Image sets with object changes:
────

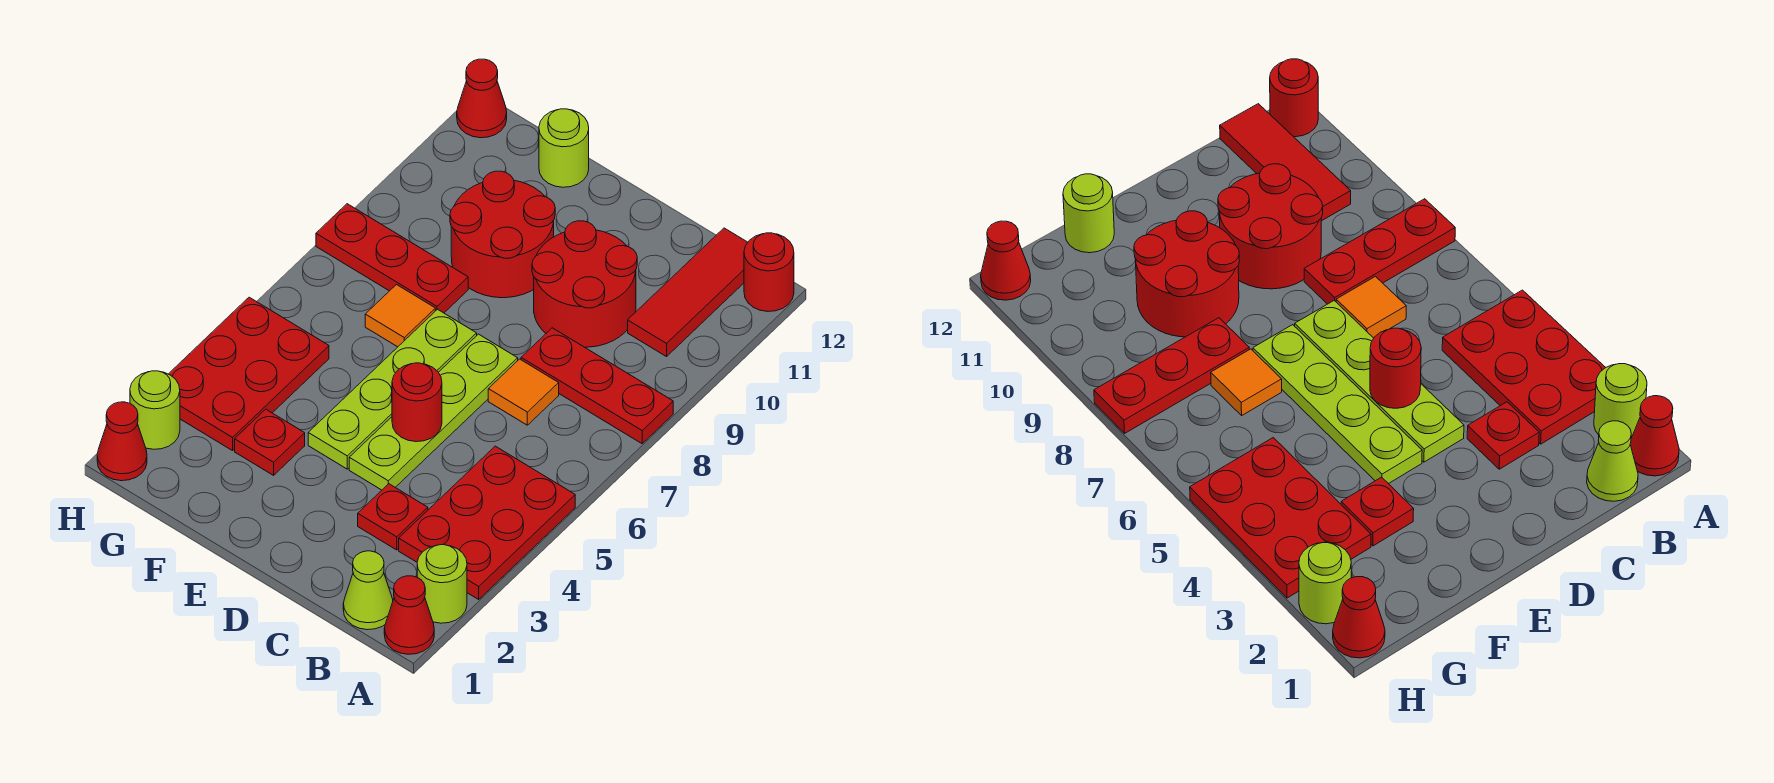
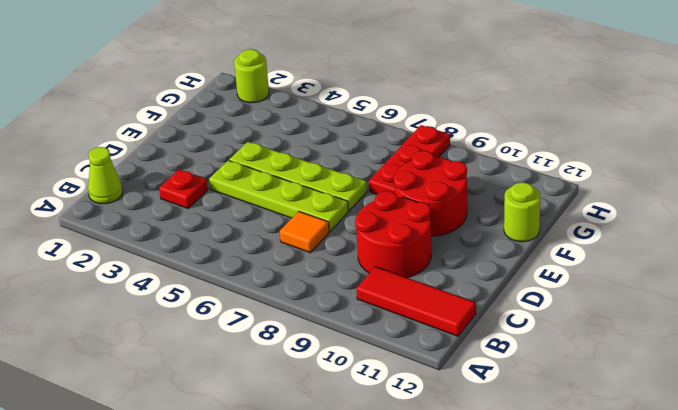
none -> red cone A1 level 1
none -> lime round brick A2 level 1
none -> red plate A3:B5 level 1

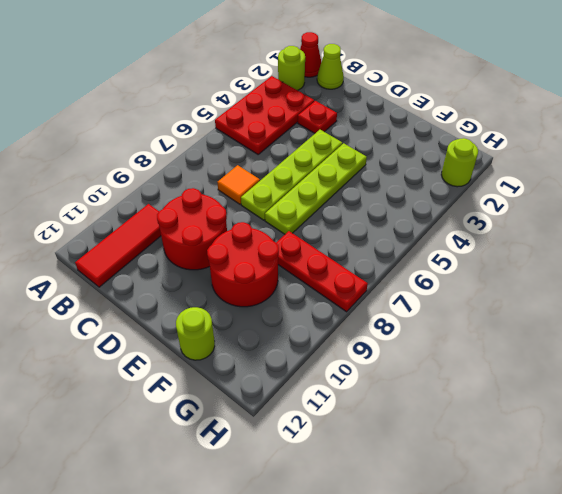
none -> red plate A8:C8 level 1
none -> red round brick A12 level 1
none -> red plate F3 level 1

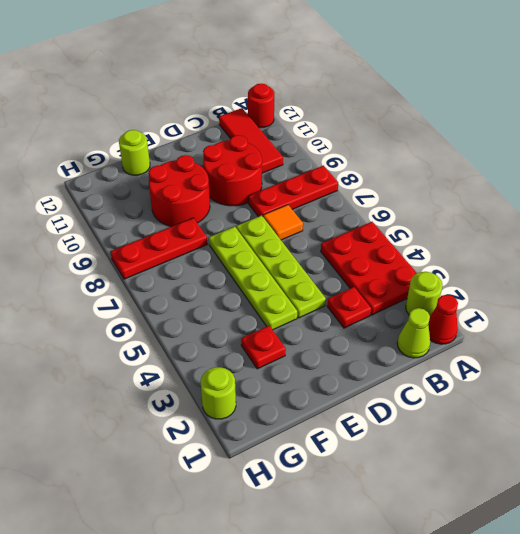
none -> orange tile F7 level 1
none -> red plate G3:H5 level 1
none -> red cone H1 level 1

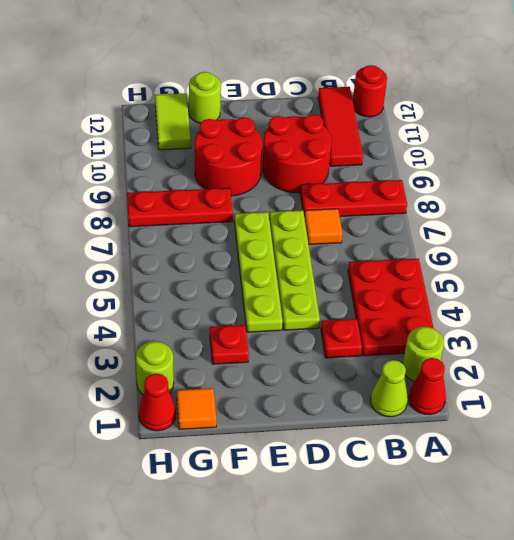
orange tile G1 level 1 -> orange tile F7 level 1
lime tile G11:G12 level 1 -> none
none -> red plate G3:H5 level 1
none -> red cone H12 level 1
none -> red round brick D5 level 2

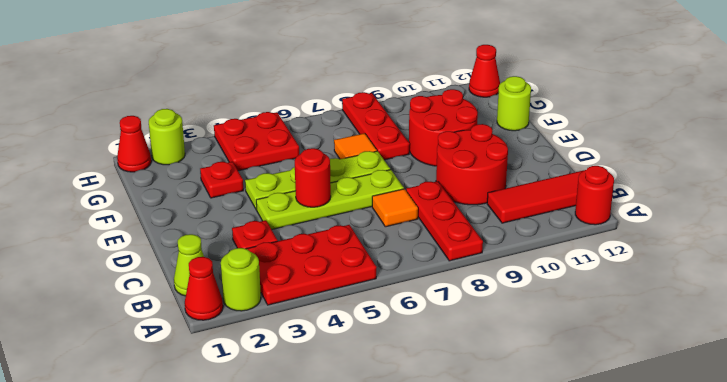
red plate G4:H5 level 1 -> red plate G3:H5 level 1

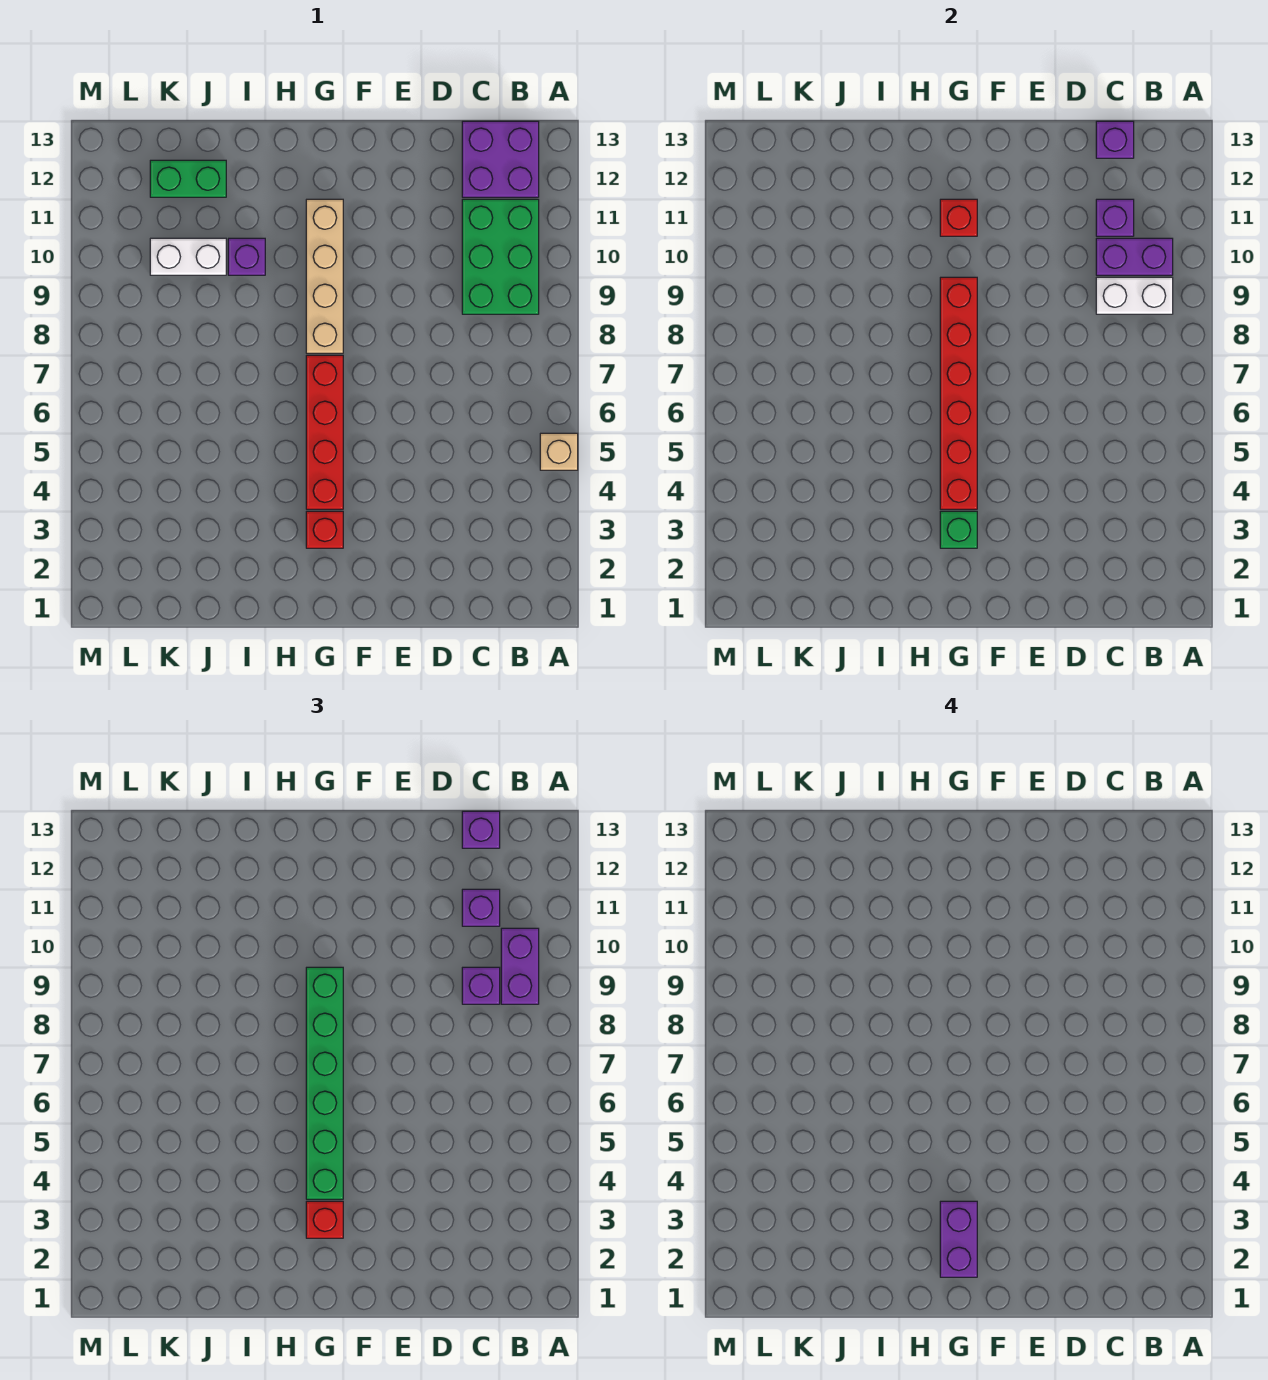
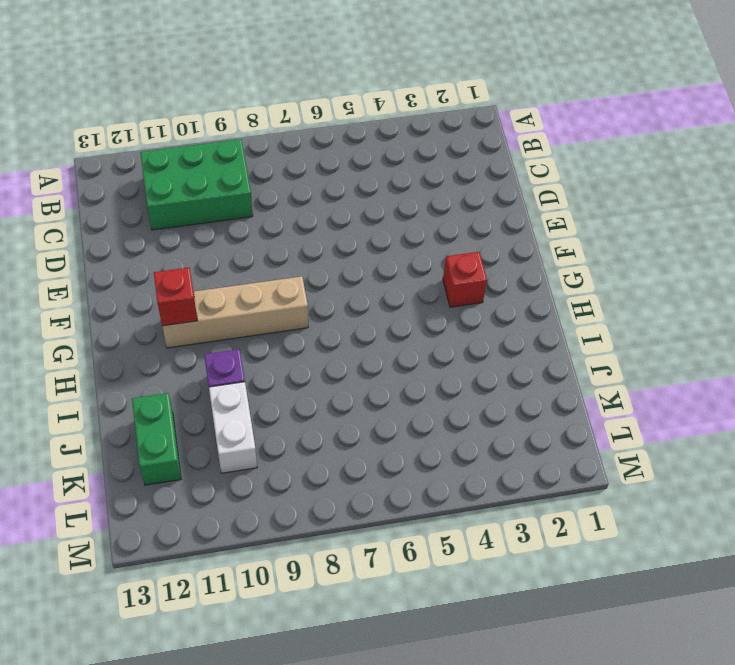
none -> tan brick A5 level 1
none -> purple brick B12:C13 level 1
none -> red brick G4:G7 level 1

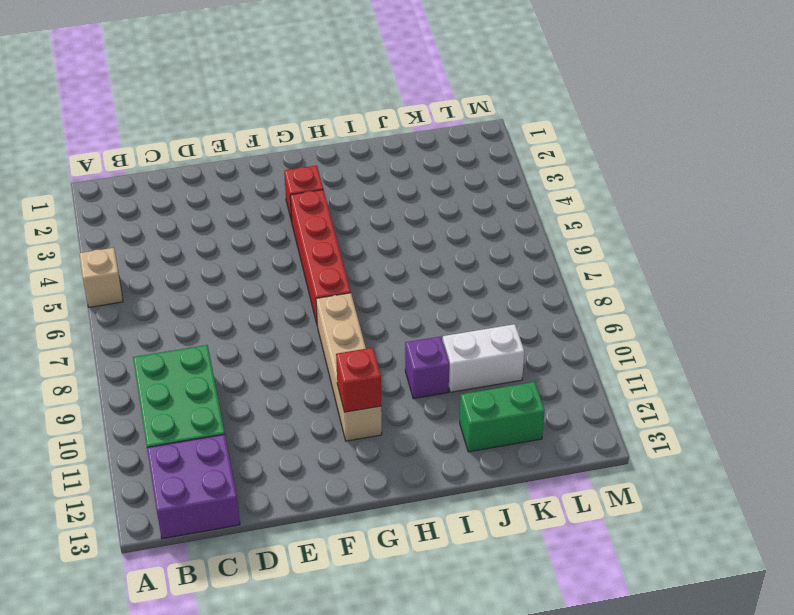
none -> white brick B9:C9 level 2
none -> purple brick B10:C10 level 2
none -> purple brick C11 level 2

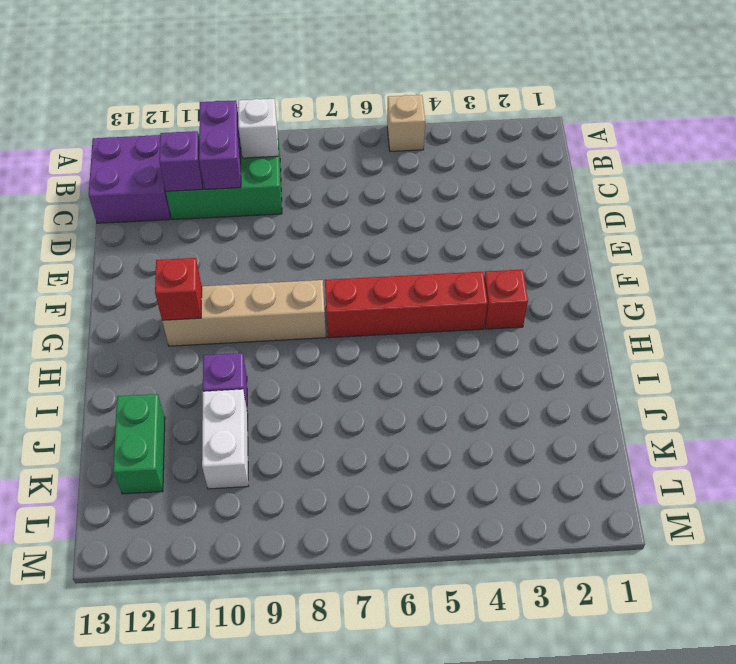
white brick B9 level 2 -> white brick B9:C9 level 2
none -> purple brick C13 level 2
none -> green brick G3 level 2
none -> red brick G4:G9 level 2

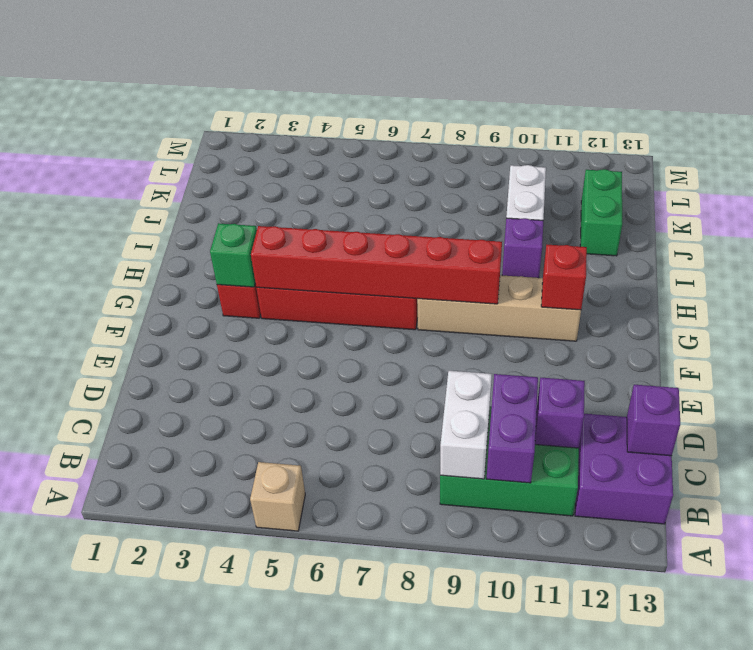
none -> purple brick B9:B10 level 3
none -> purple brick C9 level 3
none -> purple brick C11 level 3

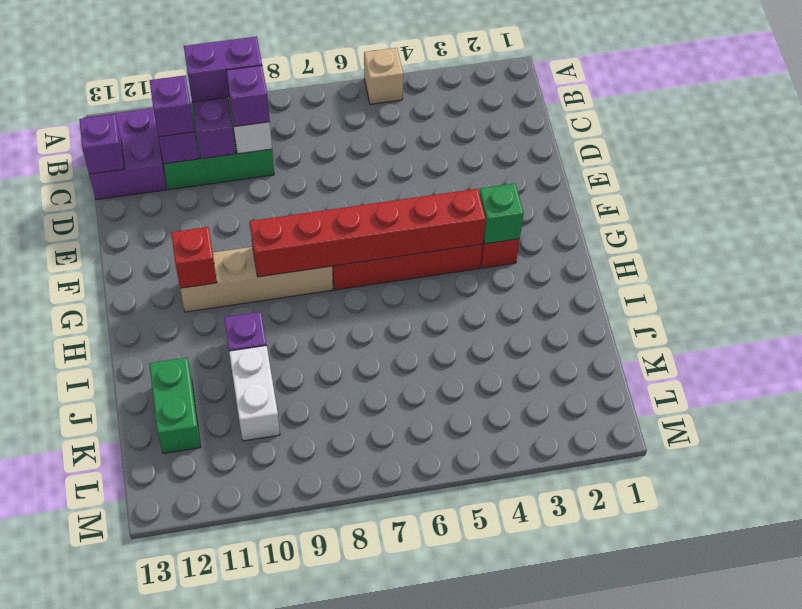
none -> purple brick C13 level 3
none -> red brick G3 level 3
none -> green brick G4:G9 level 3

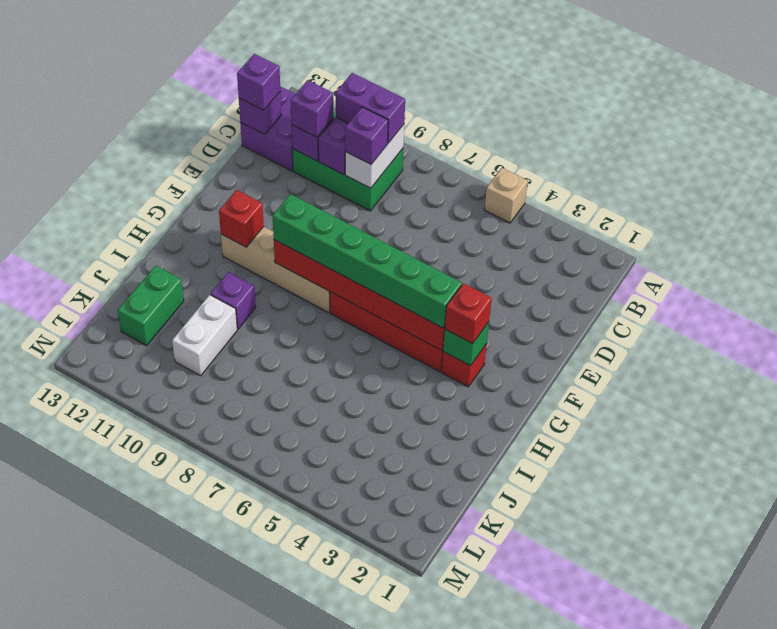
none -> purple brick G2:G3 level 4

────

EXERCISE REQUIREMENTS: Leave out every picture, and copy exactly the lines above starting at the one holding "none -> purple brick B12:C13 level 1" and ending at the one holding "none -> red brick G4:G9 level 2", no more and no less.

SOLUTION BELOW:
none -> purple brick B12:C13 level 1
none -> red brick G4:G7 level 1

none -> white brick B9:C9 level 2
none -> purple brick B10:C10 level 2
none -> purple brick C11 level 2

white brick B9 level 2 -> white brick B9:C9 level 2
none -> purple brick C13 level 2
none -> green brick G3 level 2
none -> red brick G4:G9 level 2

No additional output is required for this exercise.